━━━ SOURCE MATERIAL ━━━

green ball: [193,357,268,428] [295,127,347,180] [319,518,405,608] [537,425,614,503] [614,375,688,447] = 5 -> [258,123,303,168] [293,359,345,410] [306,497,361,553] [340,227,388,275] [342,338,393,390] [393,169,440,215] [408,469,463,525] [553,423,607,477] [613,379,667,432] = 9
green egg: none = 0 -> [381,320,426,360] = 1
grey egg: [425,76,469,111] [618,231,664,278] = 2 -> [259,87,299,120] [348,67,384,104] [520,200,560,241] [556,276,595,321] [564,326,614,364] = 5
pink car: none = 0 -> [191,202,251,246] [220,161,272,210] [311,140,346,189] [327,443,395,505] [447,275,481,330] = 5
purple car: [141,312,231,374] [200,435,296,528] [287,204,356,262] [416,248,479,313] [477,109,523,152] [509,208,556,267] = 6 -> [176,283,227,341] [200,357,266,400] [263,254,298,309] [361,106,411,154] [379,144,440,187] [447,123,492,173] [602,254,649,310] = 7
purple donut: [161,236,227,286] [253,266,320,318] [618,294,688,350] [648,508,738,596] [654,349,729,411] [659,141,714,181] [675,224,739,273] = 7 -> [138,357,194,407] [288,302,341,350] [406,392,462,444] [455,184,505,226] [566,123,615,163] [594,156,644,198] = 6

━━━

*WORK ITEM*
Throughout the material above, count each line holding "green" and answer with the total alone.

*REPLY*
2